**Job item**
Find the line that contains "pink scissors [557,245,599,313]". Then set down that line and all the lines after it, to the end of the records, exactly and with nothing added.

**Object change listings**
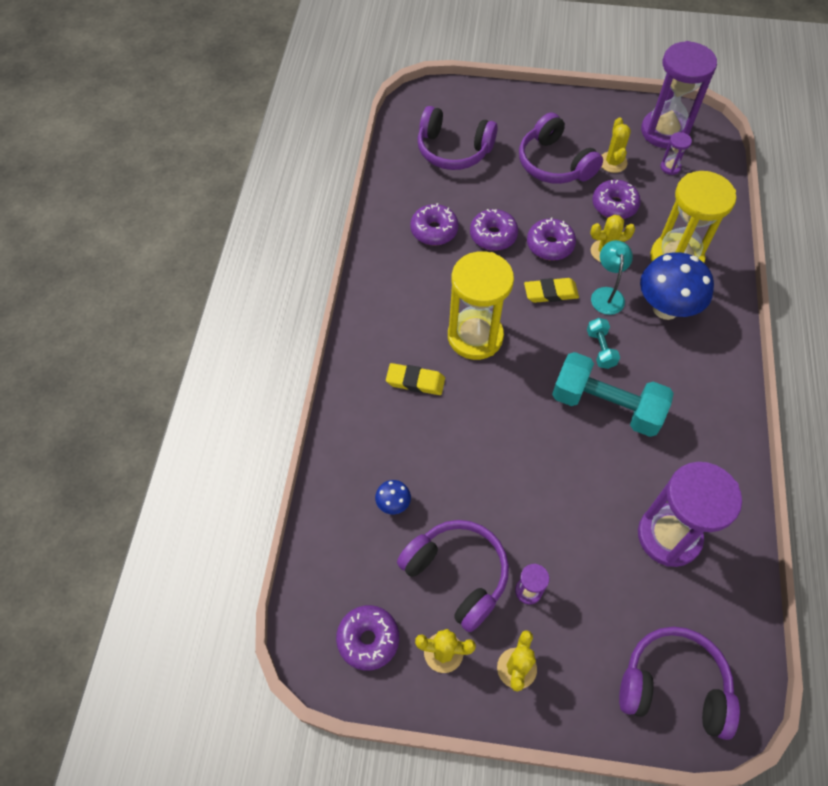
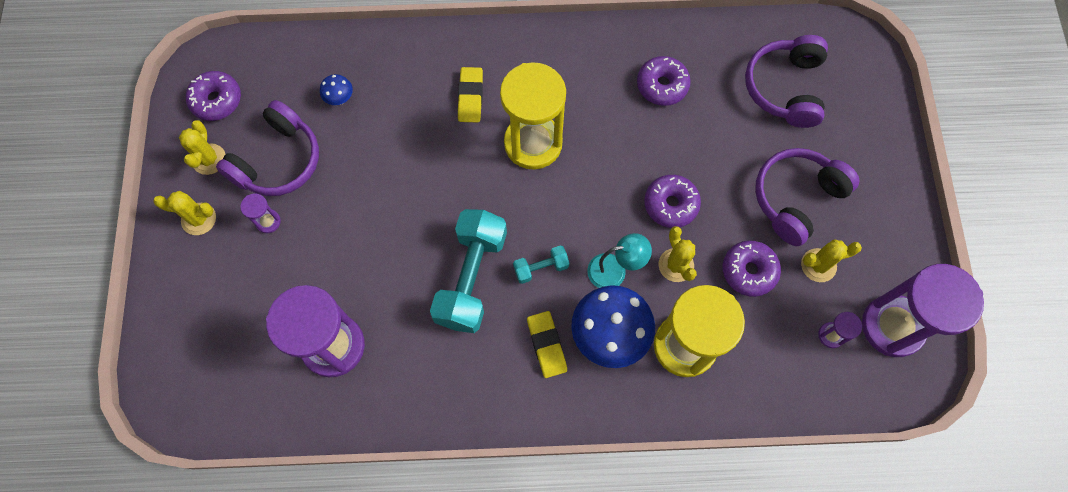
camera: 80 degrees right, 10 degrees up
purple donut [470,209,518,251] -> none
yellow eraser [524,278,579,303] -> yellow eraser moved to [527,311,567,378]
purple headphones [619,627,740,740] -> none

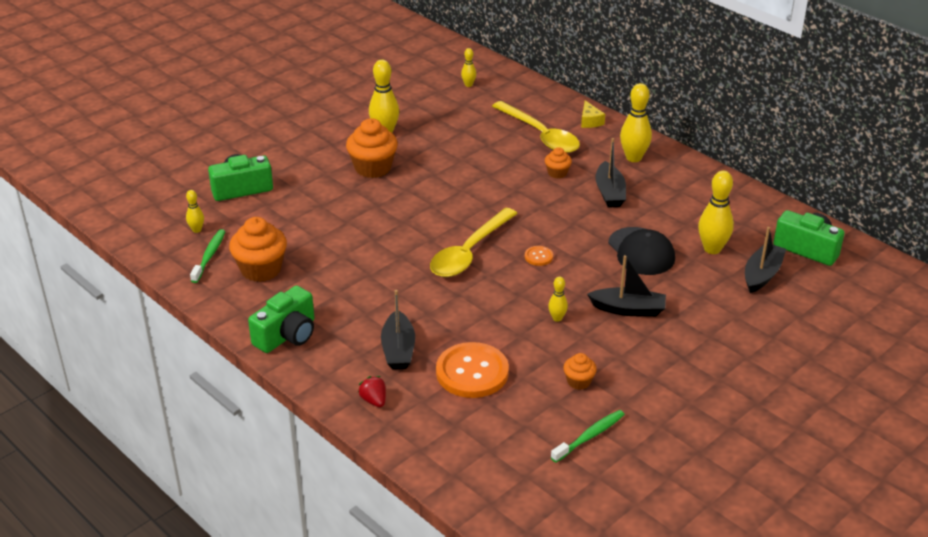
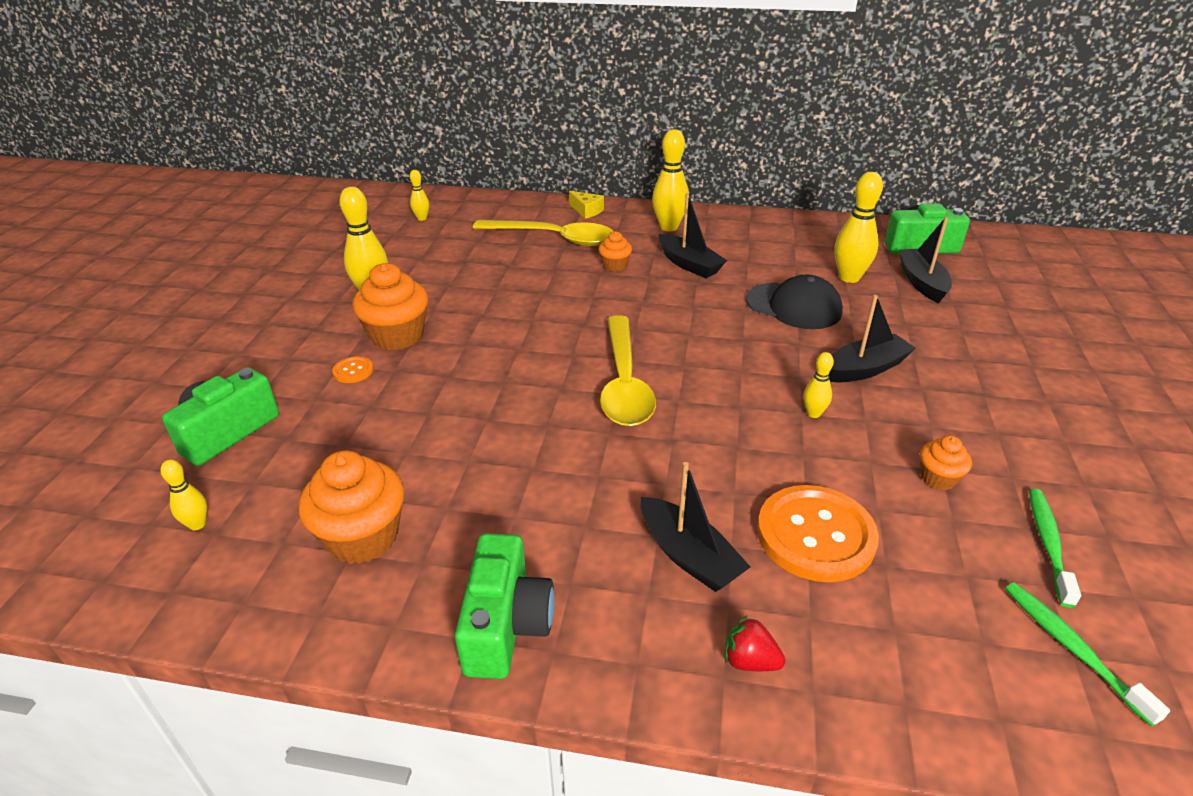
camera: 35 degrees left, 0 degrees up
green toothbrush [190,229,226,283] -> green toothbrush moved to [1005,583,1170,727]
orange button [525,246,553,266] -> orange button moved to [332,356,373,383]

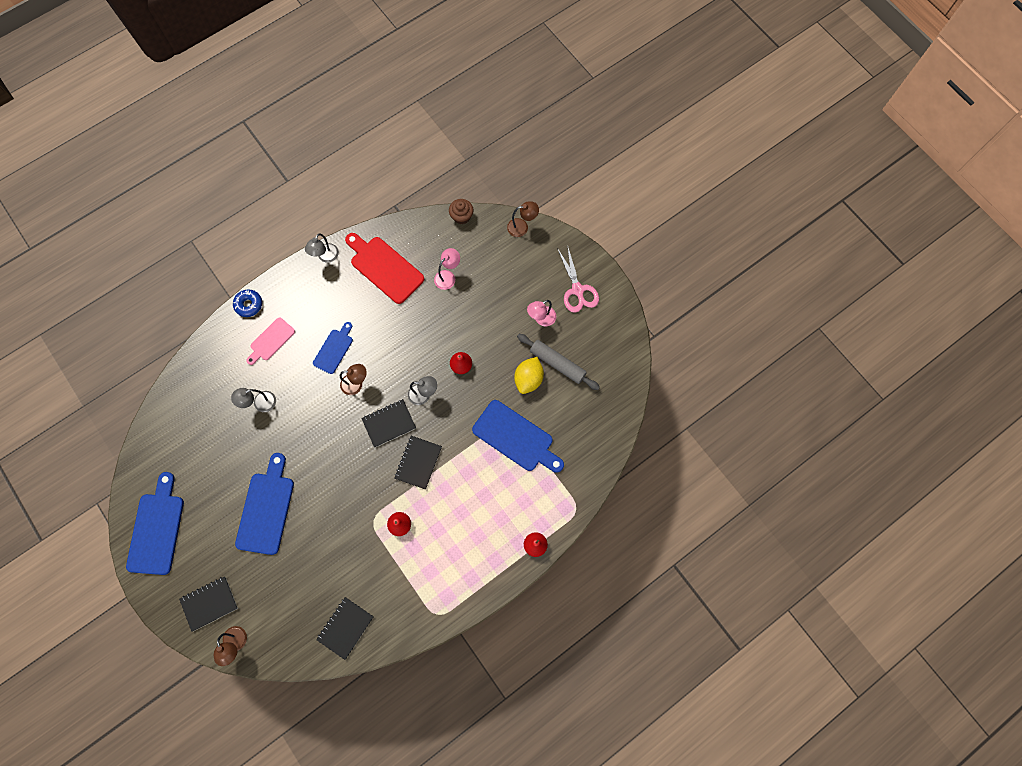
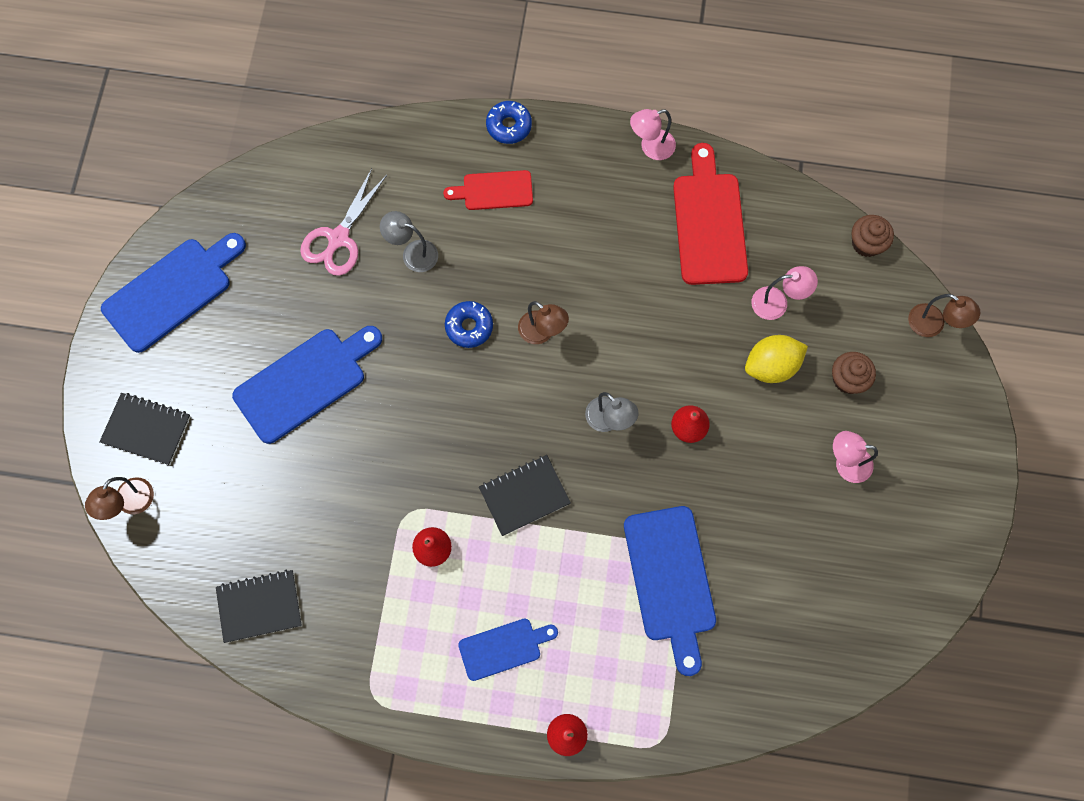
camera: 45 degrees right, 0 degrees up
pink cutting board [246,317,295,365] -> red cutting board [443,170,533,210]
grey lamp [305,234,339,263] -> pink lamp [630,109,676,160]
blue cutting board [313,322,353,374] -> blue cutting board moved to [458,619,558,681]
black notebook [361,399,416,447] -> none
yellow lemon [514,357,544,394] -> yellow lemon moved to [745,335,808,383]
grey rolling pin [517,334,600,390] -> none
pink scissors [557,245,599,313] -> pink scissors moved to [300,169,387,276]
none -> blue donut [445,301,493,348]
none -> brown cupcake [832,352,876,394]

**Written answer**
pink scissors [557,245,599,313] -> pink scissors moved to [300,169,387,276]
none -> blue donut [445,301,493,348]
none -> brown cupcake [832,352,876,394]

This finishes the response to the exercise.